## TASK STATEMENT
Below are some records. Retype exactly the lines from the one containing "yellow boat: 12 -> 14" through the one containing "purple phone: 0 -> 1", both included, skipping every picture.
-- RECORDS SHOWN follows --
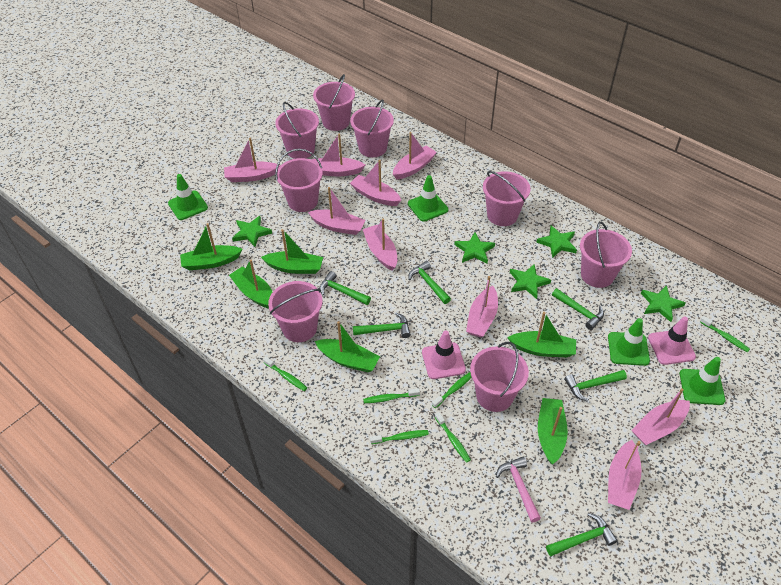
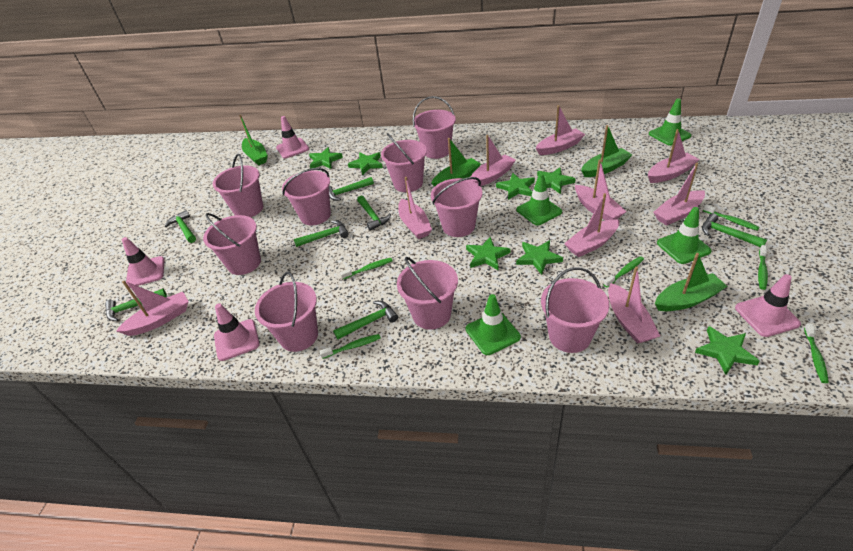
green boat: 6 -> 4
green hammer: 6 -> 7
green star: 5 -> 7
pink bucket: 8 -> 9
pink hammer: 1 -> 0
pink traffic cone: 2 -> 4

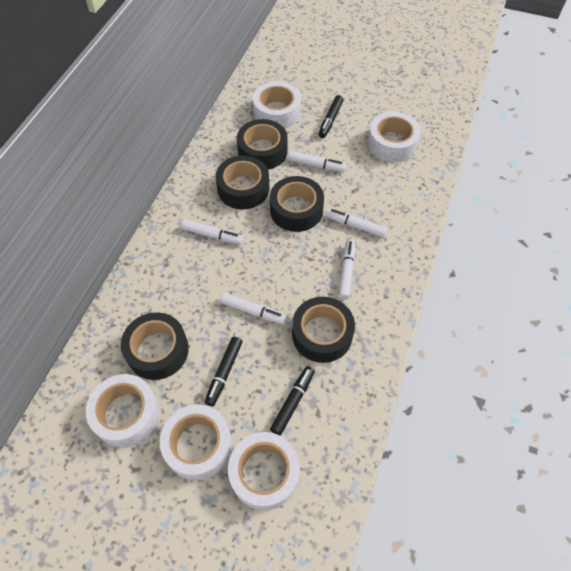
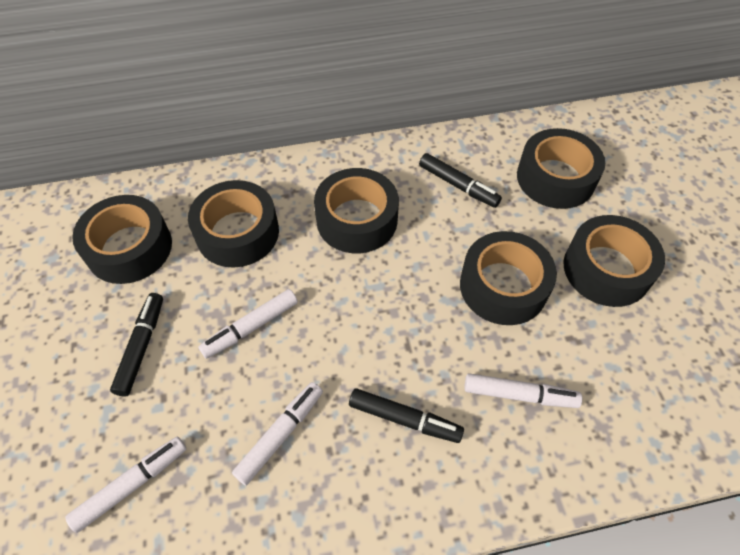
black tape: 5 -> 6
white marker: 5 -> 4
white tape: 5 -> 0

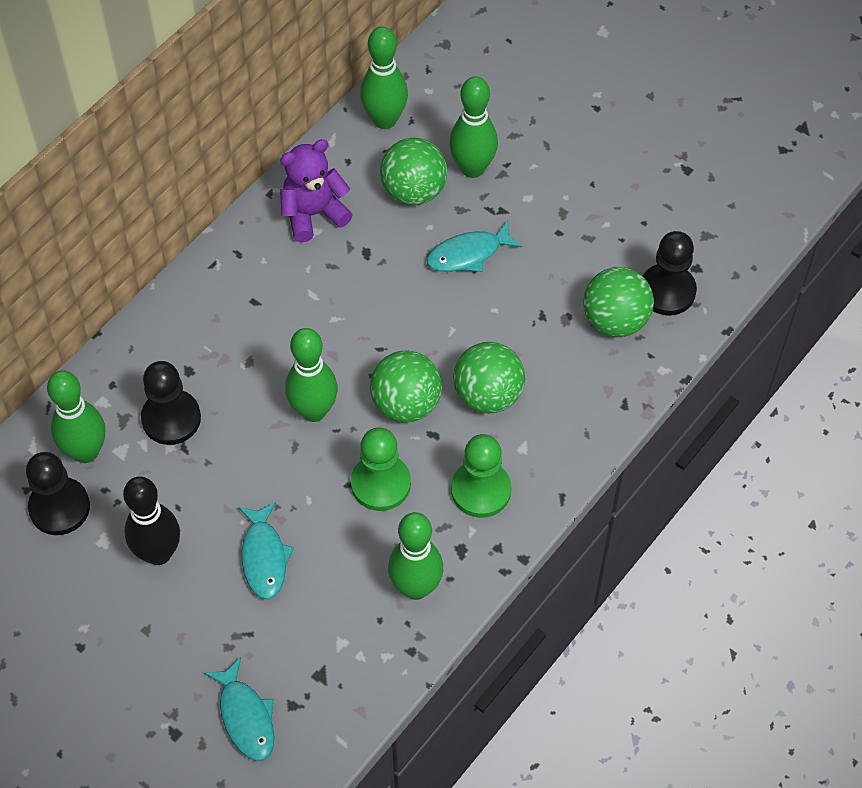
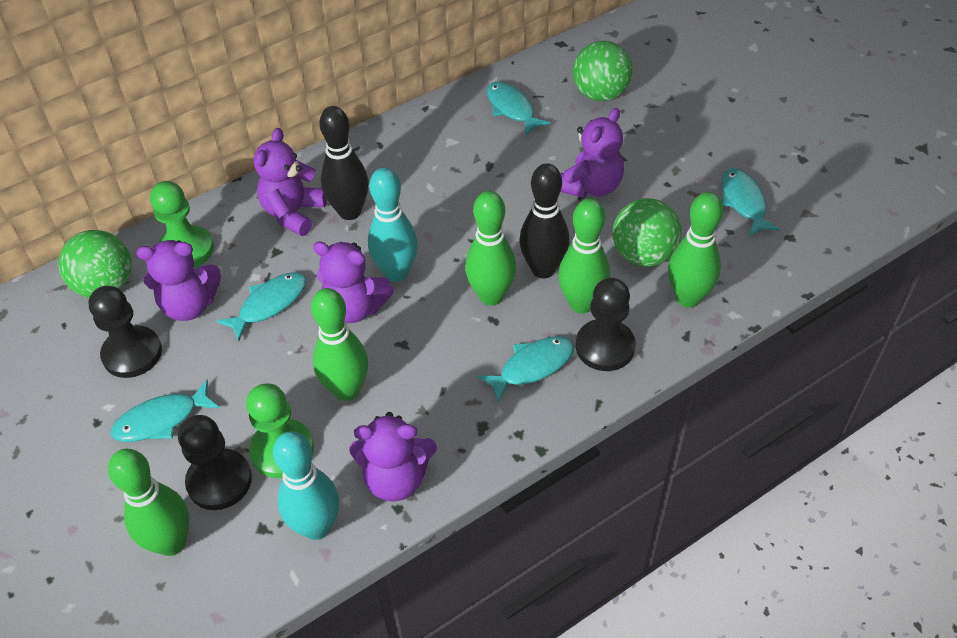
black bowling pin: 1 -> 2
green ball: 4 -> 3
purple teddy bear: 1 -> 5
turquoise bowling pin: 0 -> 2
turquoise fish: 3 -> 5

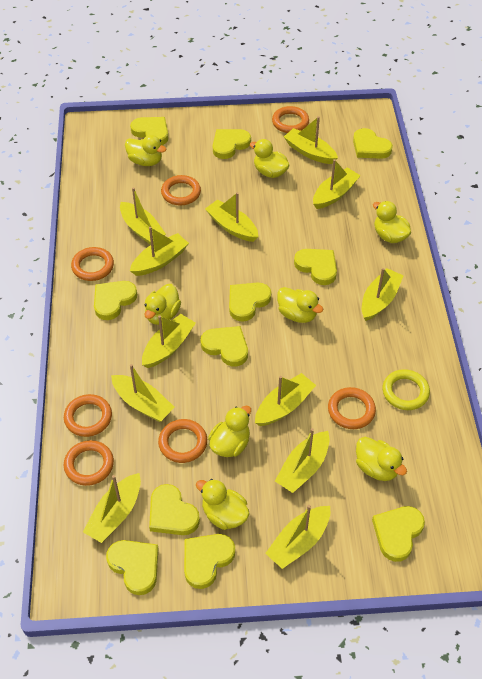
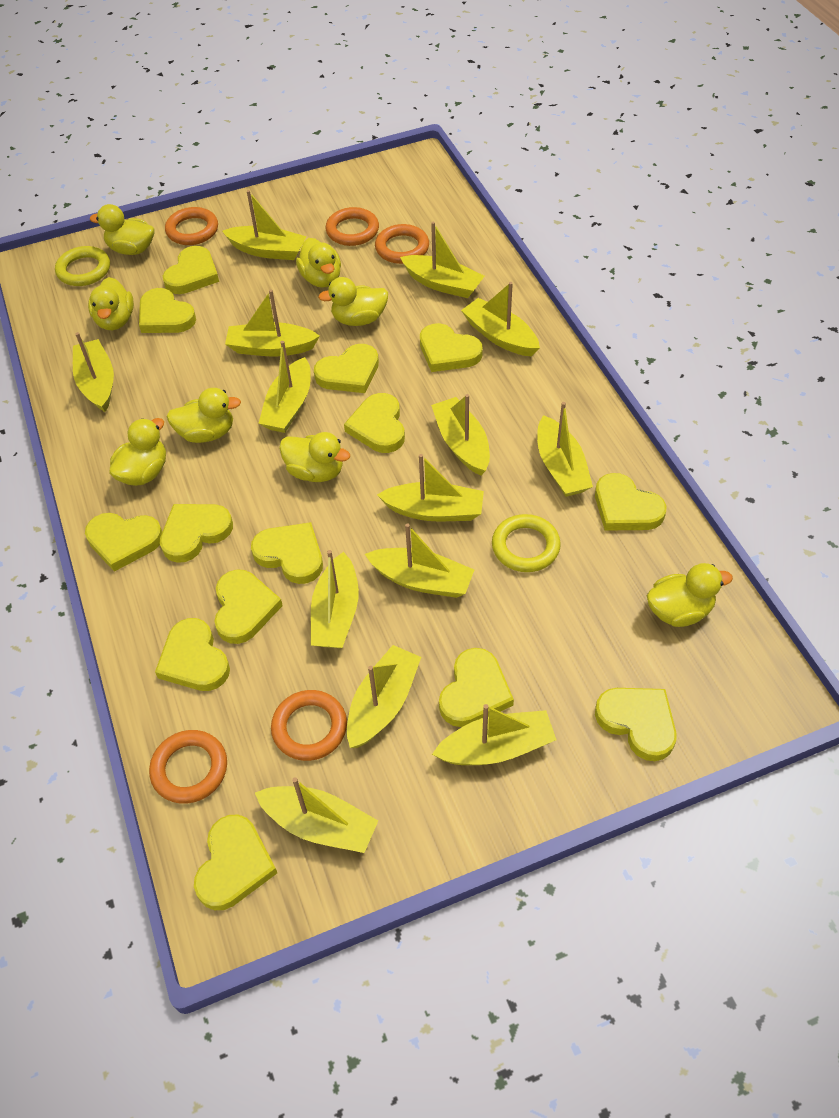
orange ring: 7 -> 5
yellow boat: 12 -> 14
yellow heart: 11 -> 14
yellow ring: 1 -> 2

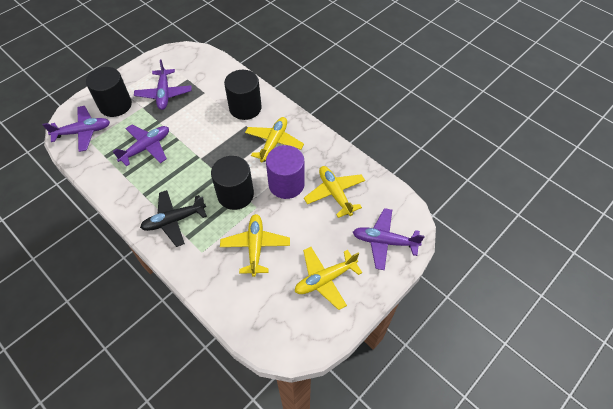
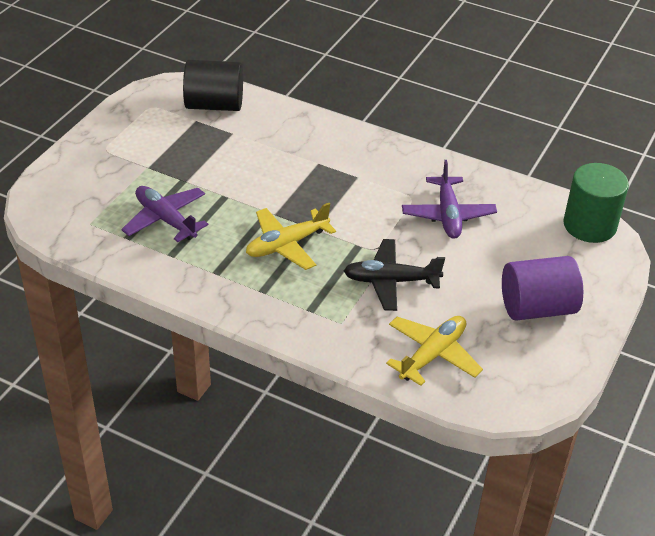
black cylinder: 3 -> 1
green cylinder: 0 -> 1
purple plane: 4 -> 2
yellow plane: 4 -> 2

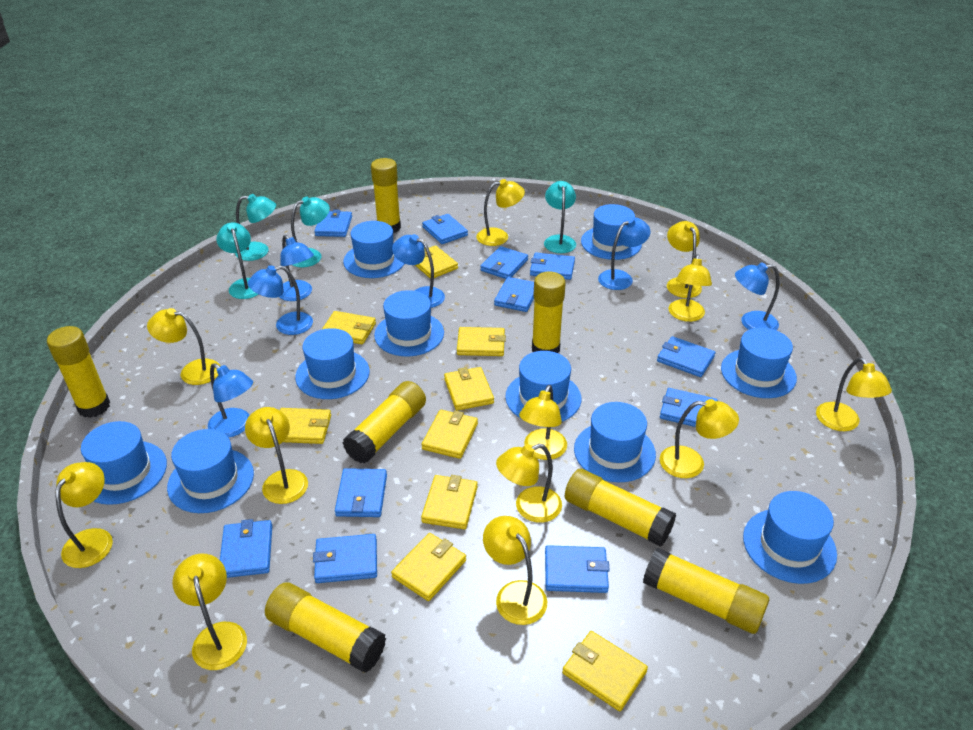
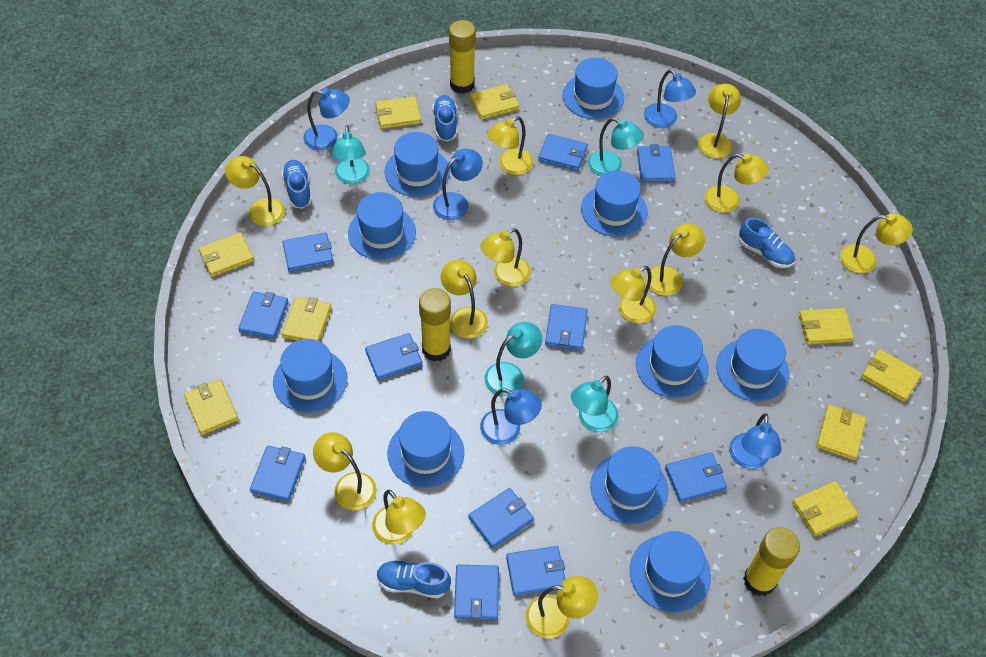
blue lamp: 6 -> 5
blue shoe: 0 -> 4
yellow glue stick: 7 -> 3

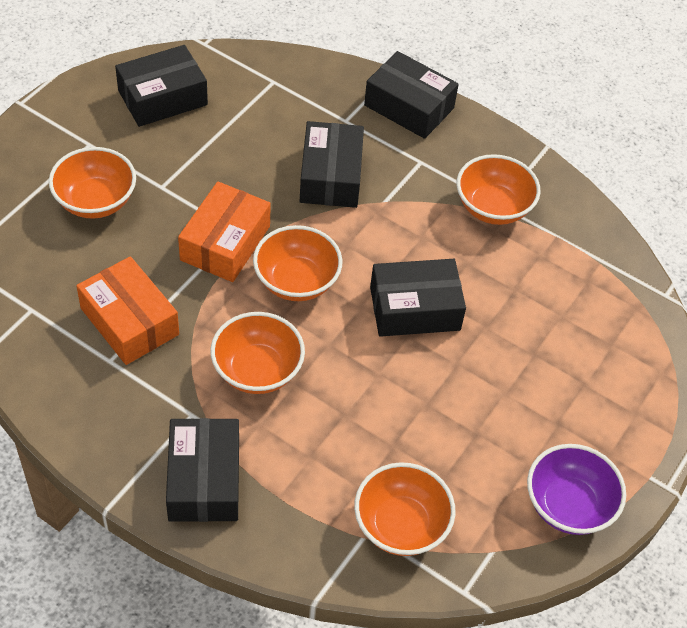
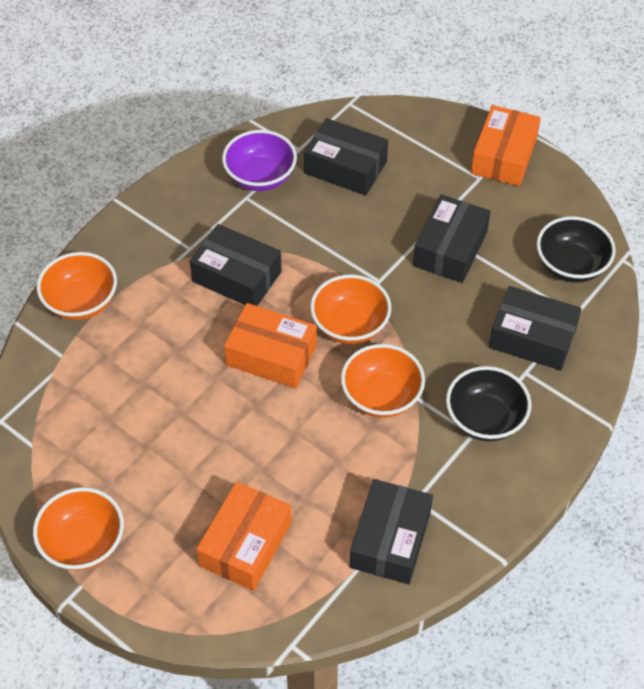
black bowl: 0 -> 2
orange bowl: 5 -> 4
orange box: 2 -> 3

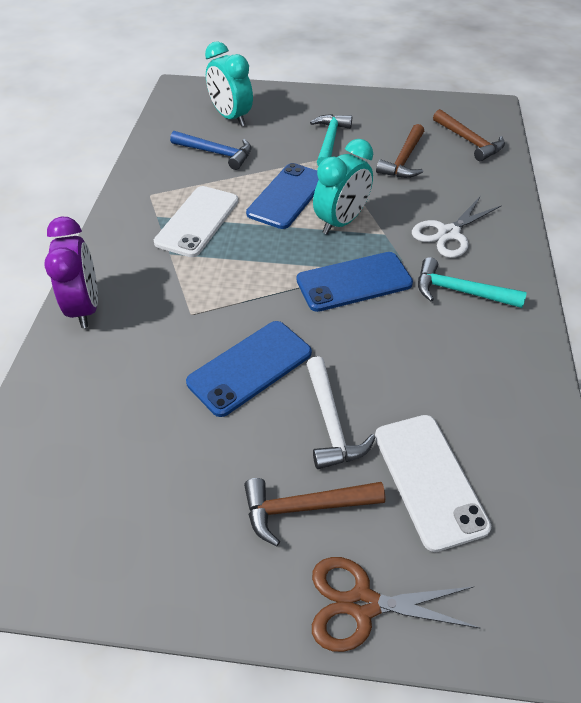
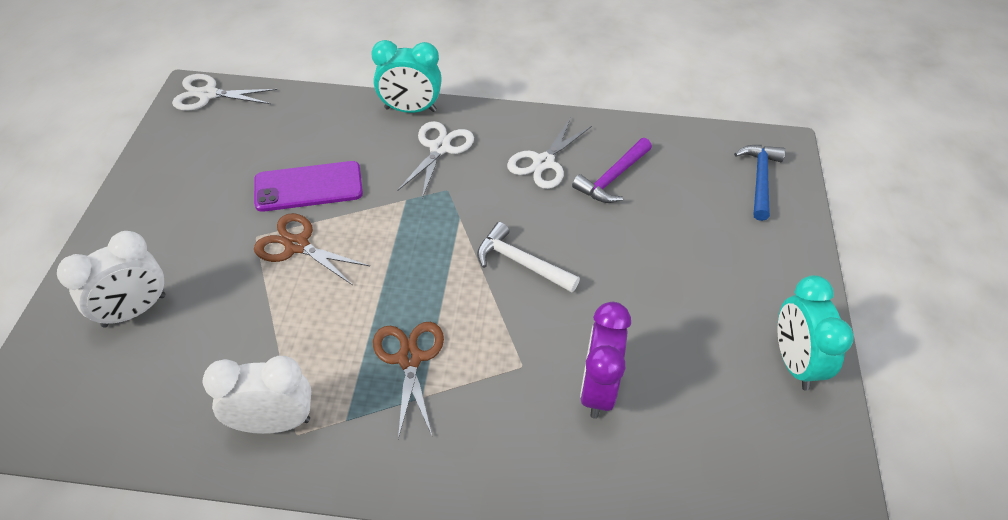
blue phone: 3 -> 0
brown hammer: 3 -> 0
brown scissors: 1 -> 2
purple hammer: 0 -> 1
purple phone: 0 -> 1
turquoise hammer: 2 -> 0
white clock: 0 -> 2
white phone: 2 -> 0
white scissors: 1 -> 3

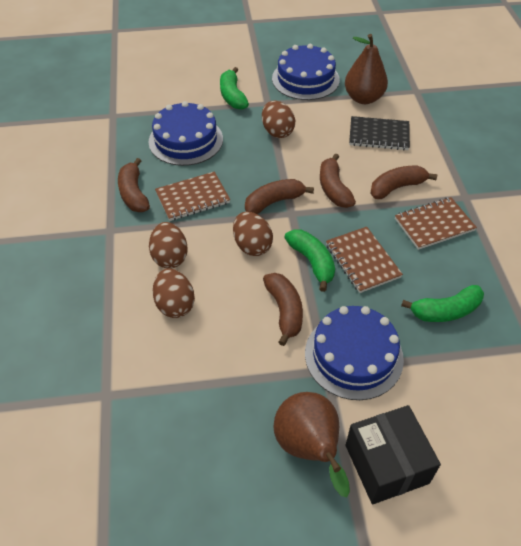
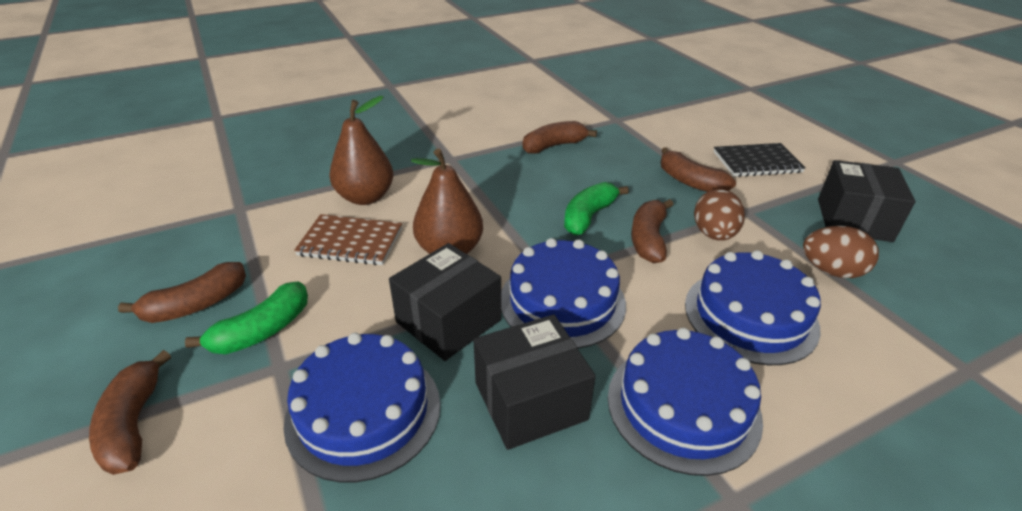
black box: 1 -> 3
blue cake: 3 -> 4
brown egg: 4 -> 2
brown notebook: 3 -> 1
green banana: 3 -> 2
-- RECORDS SHOWN concluded --
## TASK RESULT
yellow boat: 12 -> 14
yellow heart: 11 -> 14
yellow ring: 1 -> 2

black cylinder: 3 -> 1
green cylinder: 0 -> 1
purple plane: 4 -> 2
yellow plane: 4 -> 2

blue lamp: 6 -> 5
blue shoe: 0 -> 4
yellow glue stick: 7 -> 3

black bowl: 0 -> 2
orange bowl: 5 -> 4
orange box: 2 -> 3

blue phone: 3 -> 0
brown hammer: 3 -> 0
brown scissors: 1 -> 2
purple hammer: 0 -> 1
purple phone: 0 -> 1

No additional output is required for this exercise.